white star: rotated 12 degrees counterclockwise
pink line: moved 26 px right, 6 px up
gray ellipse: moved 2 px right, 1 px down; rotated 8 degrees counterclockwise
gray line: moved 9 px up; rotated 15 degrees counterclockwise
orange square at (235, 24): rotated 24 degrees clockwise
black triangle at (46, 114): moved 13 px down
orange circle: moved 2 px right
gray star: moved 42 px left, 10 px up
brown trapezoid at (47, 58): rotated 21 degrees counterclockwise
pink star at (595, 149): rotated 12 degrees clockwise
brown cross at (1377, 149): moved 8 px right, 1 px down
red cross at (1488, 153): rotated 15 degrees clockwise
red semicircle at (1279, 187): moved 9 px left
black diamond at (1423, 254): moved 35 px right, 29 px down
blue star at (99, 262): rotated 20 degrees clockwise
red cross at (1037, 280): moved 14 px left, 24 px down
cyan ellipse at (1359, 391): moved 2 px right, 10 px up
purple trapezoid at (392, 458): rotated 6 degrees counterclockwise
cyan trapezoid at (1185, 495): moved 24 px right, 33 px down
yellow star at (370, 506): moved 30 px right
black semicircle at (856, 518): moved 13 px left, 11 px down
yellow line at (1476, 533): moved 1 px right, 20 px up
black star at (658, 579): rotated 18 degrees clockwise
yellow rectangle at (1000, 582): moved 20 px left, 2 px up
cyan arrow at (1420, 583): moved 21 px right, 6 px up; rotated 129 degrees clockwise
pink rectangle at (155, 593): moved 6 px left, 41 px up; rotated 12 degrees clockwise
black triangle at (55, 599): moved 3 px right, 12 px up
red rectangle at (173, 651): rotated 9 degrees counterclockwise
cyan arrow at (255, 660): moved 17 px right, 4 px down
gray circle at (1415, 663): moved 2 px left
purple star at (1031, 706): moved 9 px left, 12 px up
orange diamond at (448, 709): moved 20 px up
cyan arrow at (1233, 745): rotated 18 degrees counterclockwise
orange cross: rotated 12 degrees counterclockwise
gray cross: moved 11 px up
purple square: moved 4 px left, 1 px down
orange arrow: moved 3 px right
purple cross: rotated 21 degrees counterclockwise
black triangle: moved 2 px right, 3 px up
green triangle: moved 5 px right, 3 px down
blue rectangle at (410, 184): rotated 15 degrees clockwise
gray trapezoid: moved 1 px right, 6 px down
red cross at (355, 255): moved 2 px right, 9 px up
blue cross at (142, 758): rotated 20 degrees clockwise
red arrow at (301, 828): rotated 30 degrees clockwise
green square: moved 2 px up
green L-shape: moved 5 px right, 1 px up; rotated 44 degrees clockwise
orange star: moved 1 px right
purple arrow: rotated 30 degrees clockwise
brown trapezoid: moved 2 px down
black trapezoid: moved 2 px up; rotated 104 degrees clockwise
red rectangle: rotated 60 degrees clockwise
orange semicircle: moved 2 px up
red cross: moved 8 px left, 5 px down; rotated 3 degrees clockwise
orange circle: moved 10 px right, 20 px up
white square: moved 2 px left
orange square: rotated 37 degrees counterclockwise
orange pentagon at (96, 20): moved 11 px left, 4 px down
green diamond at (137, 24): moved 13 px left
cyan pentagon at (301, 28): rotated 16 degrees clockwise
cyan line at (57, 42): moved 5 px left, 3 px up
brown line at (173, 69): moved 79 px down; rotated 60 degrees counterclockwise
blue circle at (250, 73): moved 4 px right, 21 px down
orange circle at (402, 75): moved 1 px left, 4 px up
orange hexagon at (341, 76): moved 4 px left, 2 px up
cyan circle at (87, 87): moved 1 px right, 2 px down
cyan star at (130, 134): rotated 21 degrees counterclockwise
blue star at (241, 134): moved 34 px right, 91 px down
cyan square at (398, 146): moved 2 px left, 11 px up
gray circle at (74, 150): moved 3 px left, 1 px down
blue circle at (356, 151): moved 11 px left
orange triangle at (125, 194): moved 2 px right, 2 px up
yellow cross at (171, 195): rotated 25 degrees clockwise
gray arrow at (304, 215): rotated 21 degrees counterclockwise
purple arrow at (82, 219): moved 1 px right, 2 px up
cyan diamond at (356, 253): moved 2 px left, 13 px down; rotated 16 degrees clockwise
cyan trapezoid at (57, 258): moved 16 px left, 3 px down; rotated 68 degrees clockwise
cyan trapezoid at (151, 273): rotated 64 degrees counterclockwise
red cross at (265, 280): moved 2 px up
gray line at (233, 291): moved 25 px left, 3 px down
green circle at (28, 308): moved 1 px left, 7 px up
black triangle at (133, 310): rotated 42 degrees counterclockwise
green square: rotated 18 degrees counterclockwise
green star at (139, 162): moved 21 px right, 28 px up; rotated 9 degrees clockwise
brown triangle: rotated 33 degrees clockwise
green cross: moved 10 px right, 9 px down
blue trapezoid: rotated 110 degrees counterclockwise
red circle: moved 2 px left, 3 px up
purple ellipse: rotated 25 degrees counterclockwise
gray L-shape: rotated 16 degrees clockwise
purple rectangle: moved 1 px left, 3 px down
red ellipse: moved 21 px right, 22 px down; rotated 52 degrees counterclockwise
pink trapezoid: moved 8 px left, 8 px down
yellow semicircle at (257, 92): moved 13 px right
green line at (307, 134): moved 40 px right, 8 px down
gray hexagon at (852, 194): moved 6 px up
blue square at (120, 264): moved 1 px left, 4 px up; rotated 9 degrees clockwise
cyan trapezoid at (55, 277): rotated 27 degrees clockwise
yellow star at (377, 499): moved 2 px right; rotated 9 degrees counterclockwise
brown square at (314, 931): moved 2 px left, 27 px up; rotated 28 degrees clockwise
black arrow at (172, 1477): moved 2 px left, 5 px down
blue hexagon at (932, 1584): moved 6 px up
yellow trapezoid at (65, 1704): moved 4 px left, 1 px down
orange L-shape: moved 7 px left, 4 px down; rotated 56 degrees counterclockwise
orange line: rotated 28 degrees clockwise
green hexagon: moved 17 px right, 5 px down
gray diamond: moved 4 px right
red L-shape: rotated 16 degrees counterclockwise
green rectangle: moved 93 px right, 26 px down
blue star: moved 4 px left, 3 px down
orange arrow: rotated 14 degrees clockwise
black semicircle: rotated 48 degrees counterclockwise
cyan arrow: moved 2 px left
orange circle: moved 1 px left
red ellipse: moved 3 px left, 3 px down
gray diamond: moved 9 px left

----------

- _Problem description_
Lines to set down from above: the line with "blue star at (99, 262): rotated", the line with "cyan arrow at (1420, 583): moved", and every line between, each exactly as written.

- _Task response_
blue star at (99, 262): rotated 20 degrees clockwise
red cross at (1037, 280): moved 14 px left, 24 px down
cyan ellipse at (1359, 391): moved 2 px right, 10 px up
purple trapezoid at (392, 458): rotated 6 degrees counterclockwise
cyan trapezoid at (1185, 495): moved 24 px right, 33 px down
yellow star at (370, 506): moved 30 px right
black semicircle at (856, 518): moved 13 px left, 11 px down
yellow line at (1476, 533): moved 1 px right, 20 px up
black star at (658, 579): rotated 18 degrees clockwise
yellow rectangle at (1000, 582): moved 20 px left, 2 px up
cyan arrow at (1420, 583): moved 21 px right, 6 px up; rotated 129 degrees clockwise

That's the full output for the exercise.